WORK TO COMPLETE ->
From the listing below, pull out all lines with "DGND" in them.

── PROVIDED RECORDS ──

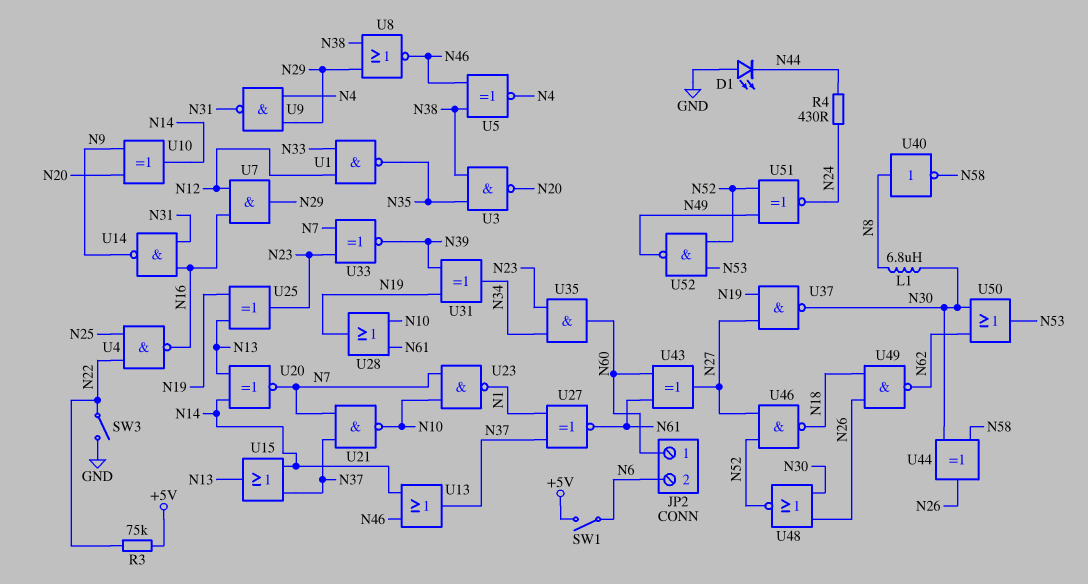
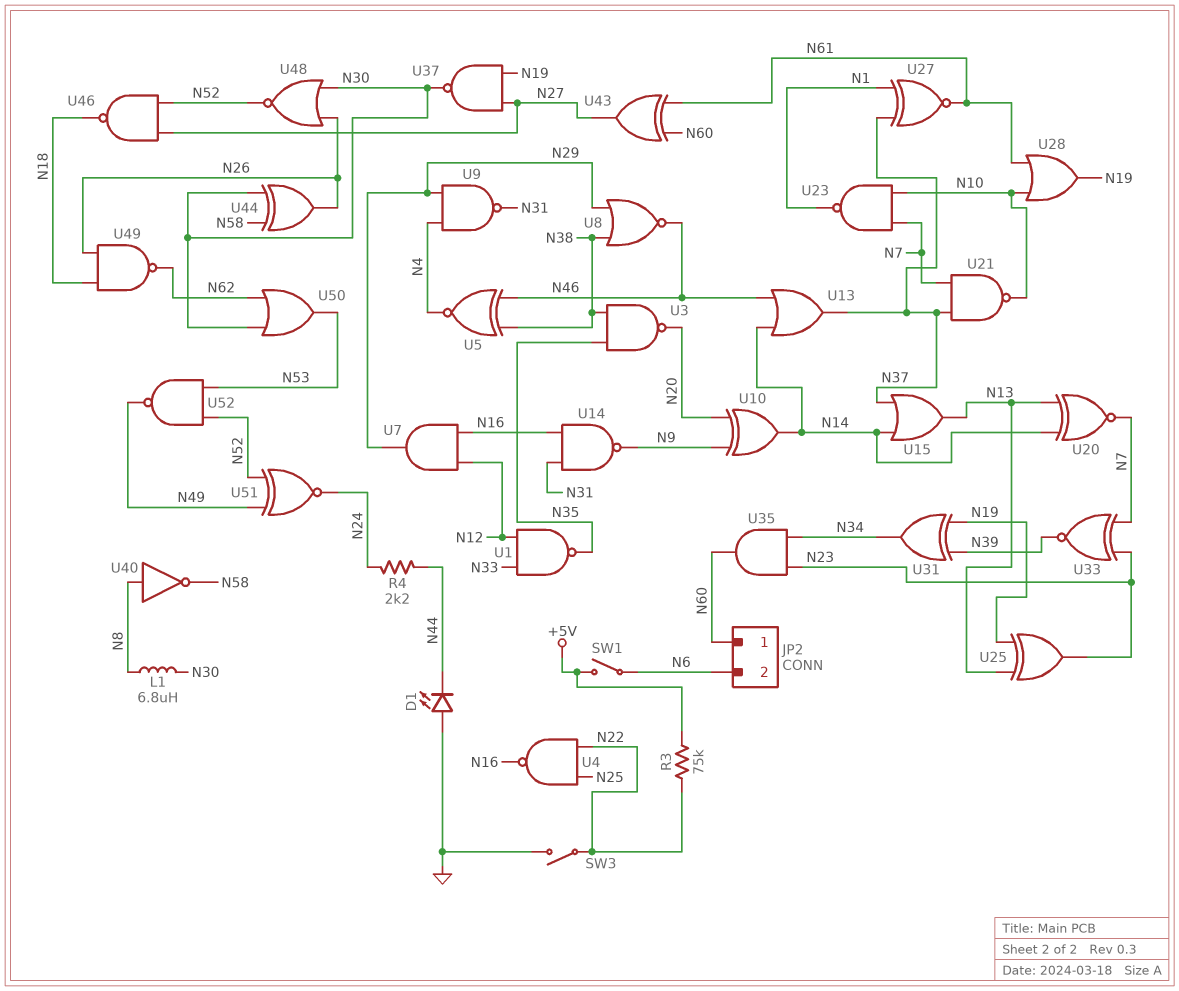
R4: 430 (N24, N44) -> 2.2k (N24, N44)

───
── PROVIDED RECORDS ──

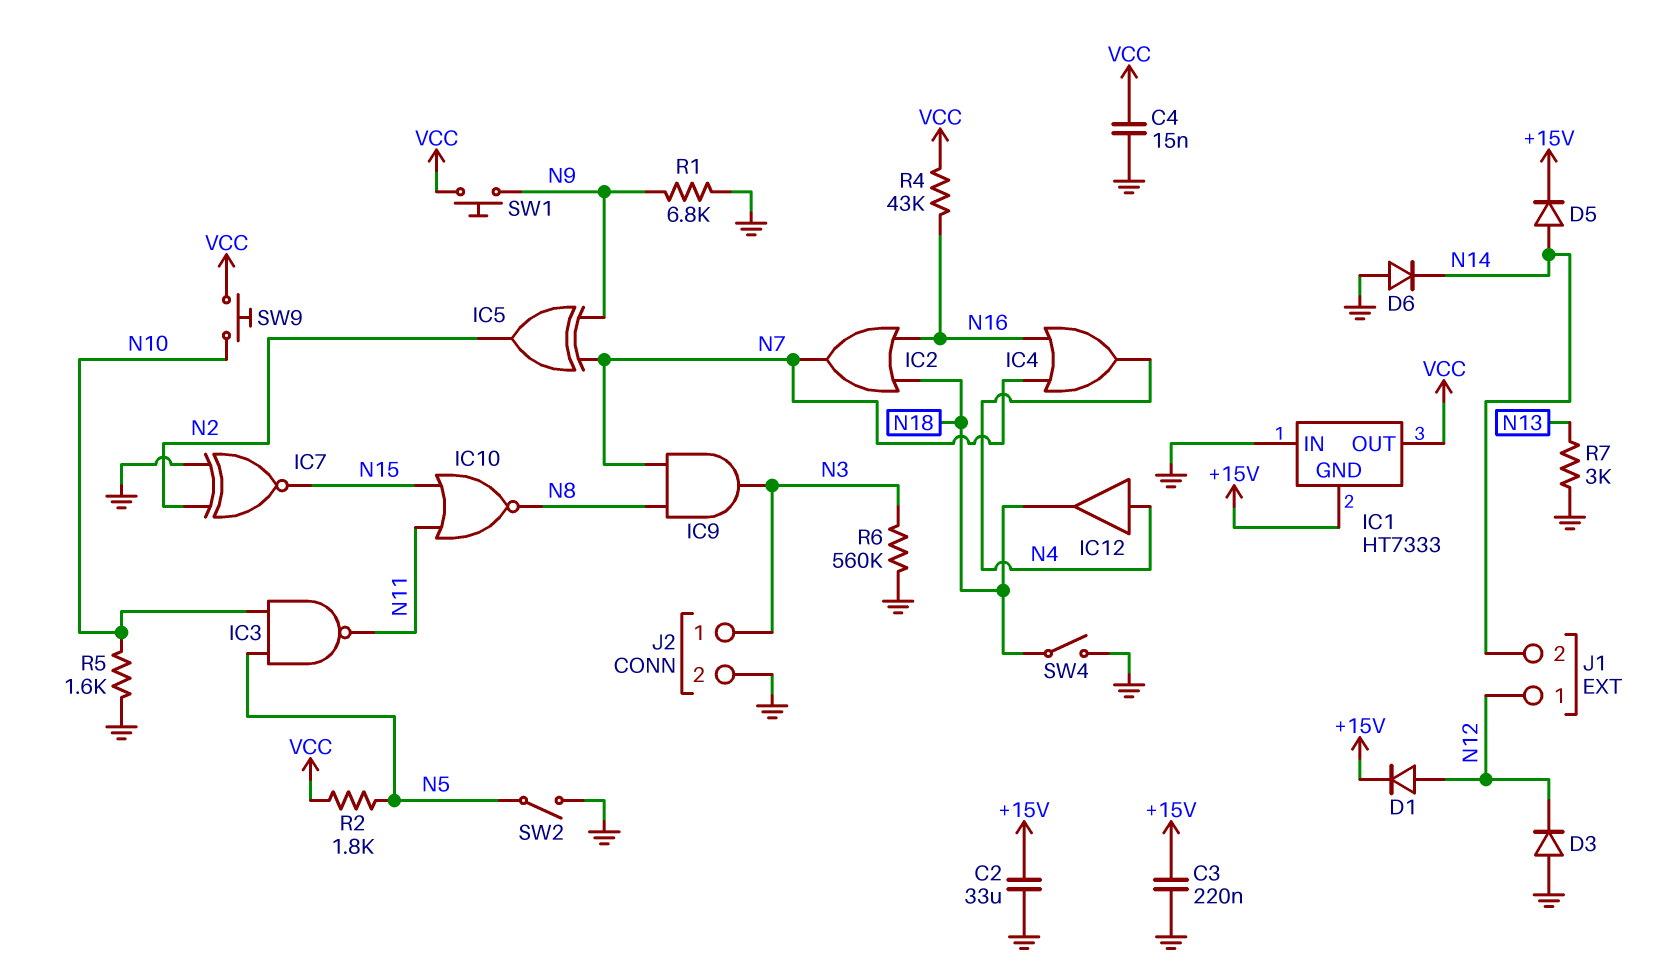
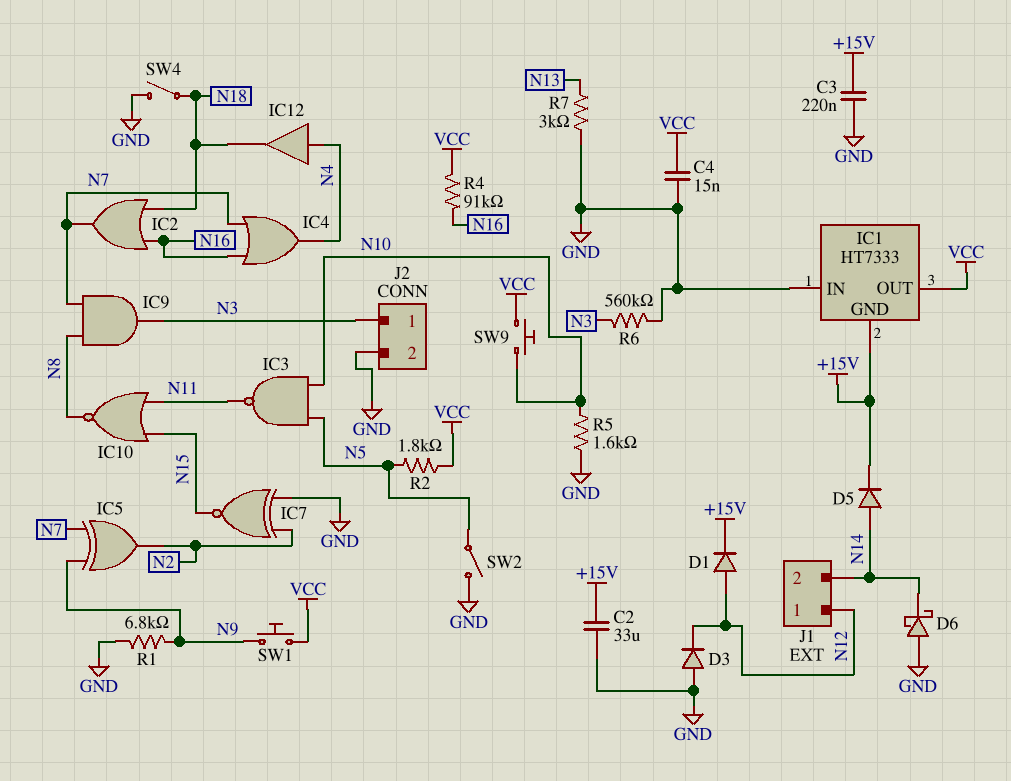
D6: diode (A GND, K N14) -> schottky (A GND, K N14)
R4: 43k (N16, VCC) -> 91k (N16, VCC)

───
── PROVIDED RECORDS ──

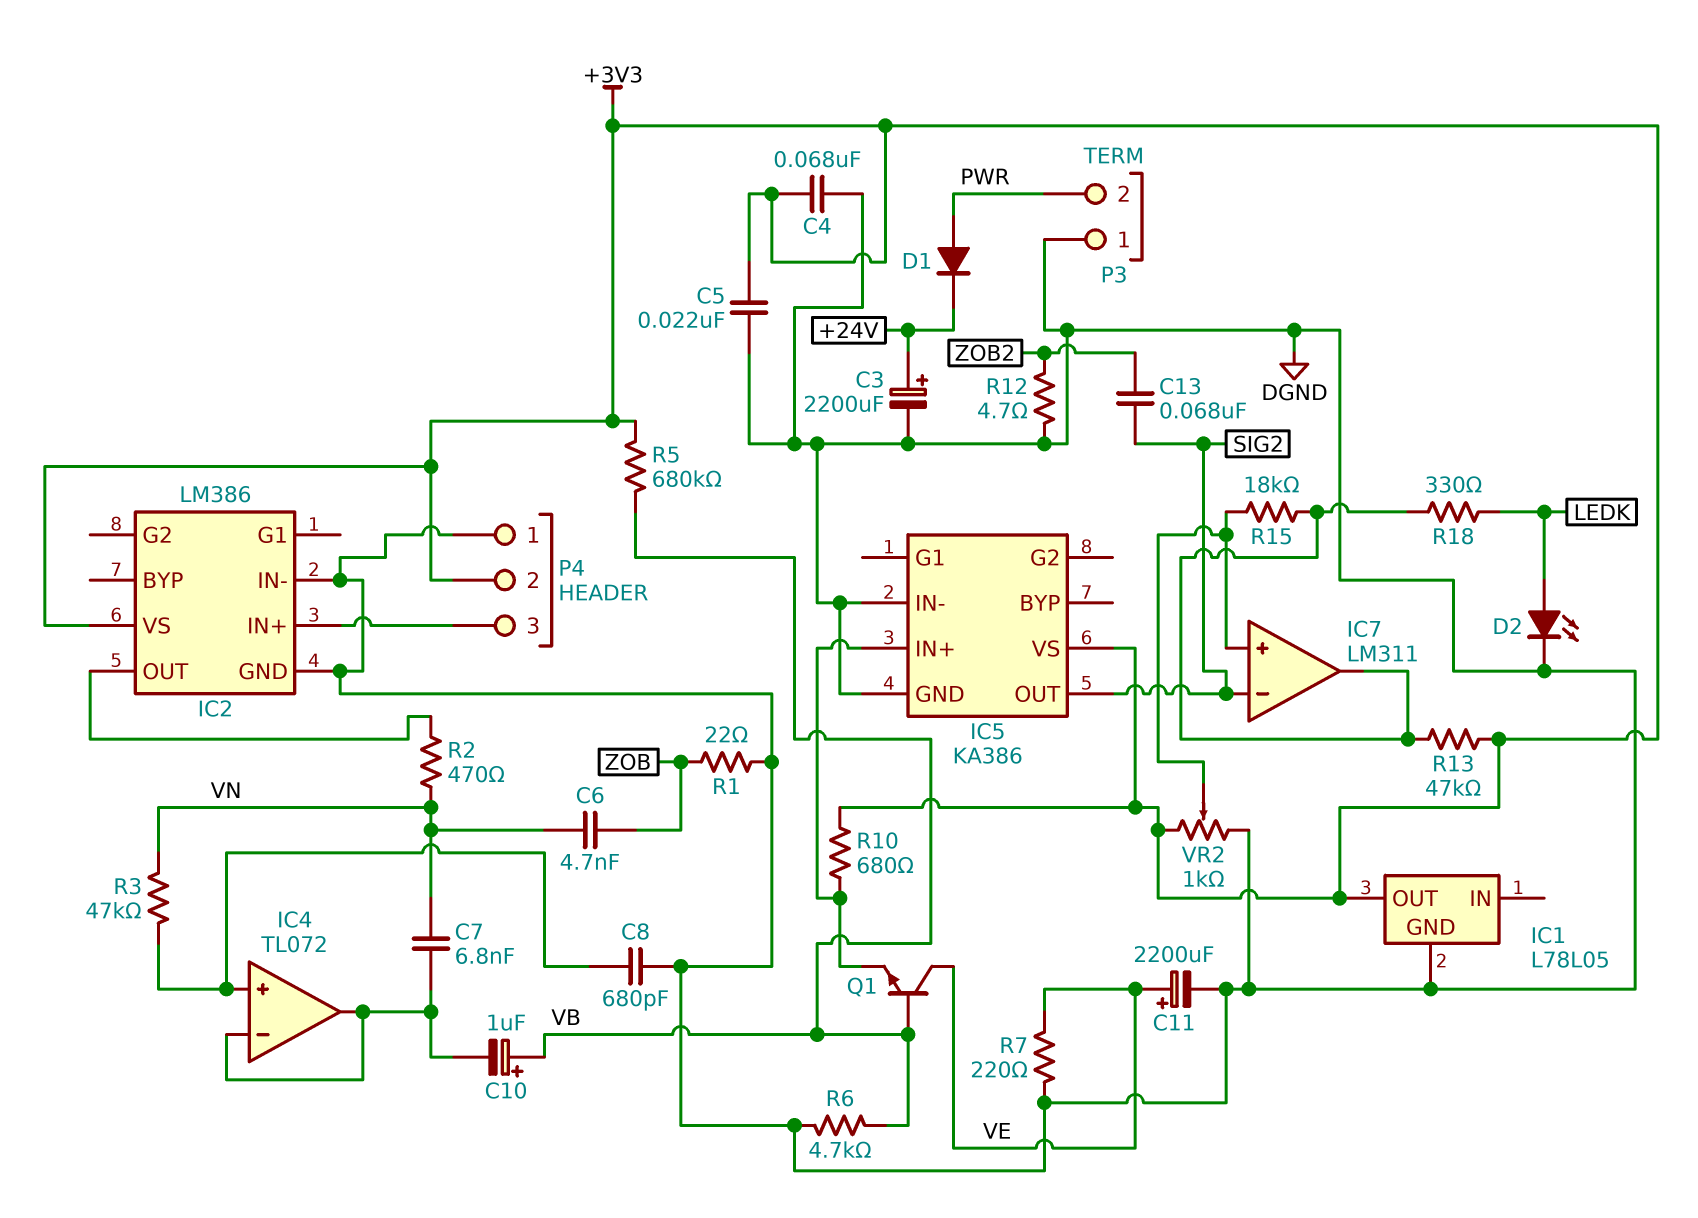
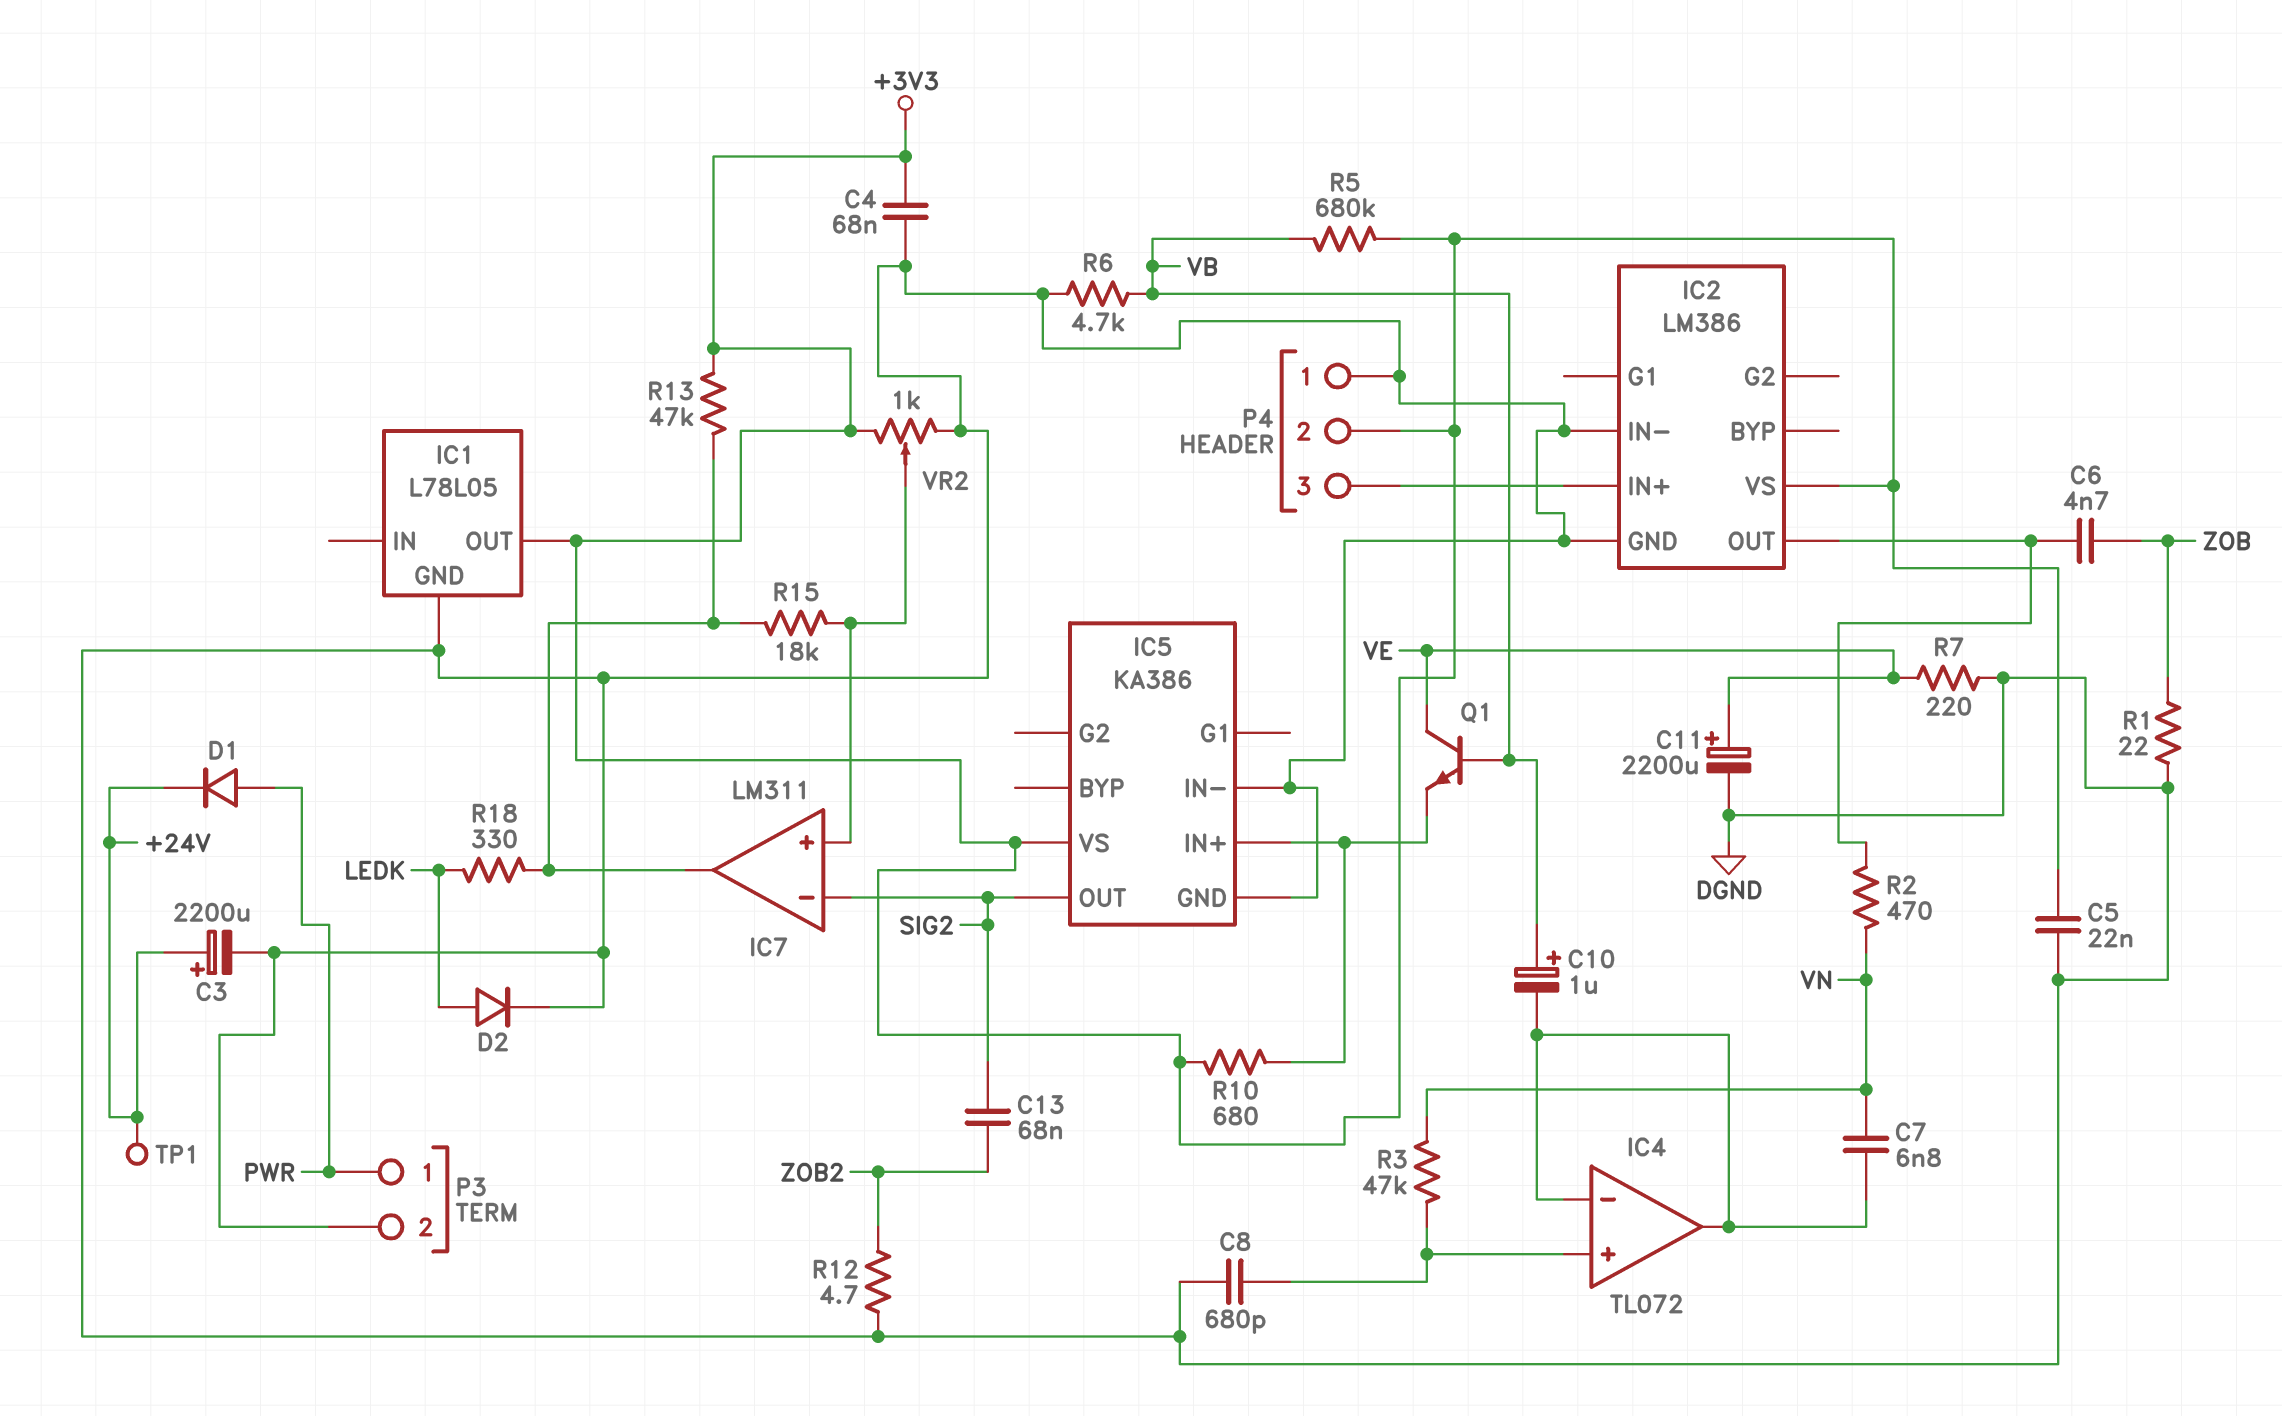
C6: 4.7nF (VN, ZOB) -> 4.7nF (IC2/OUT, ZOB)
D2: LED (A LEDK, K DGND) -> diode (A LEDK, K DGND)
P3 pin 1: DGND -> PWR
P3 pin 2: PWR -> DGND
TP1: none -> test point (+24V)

───

SOLUTION TO THIS PROBLEM ->
D2: LED (A LEDK, K DGND) -> diode (A LEDK, K DGND)
P3 pin 1: DGND -> PWR
P3 pin 2: PWR -> DGND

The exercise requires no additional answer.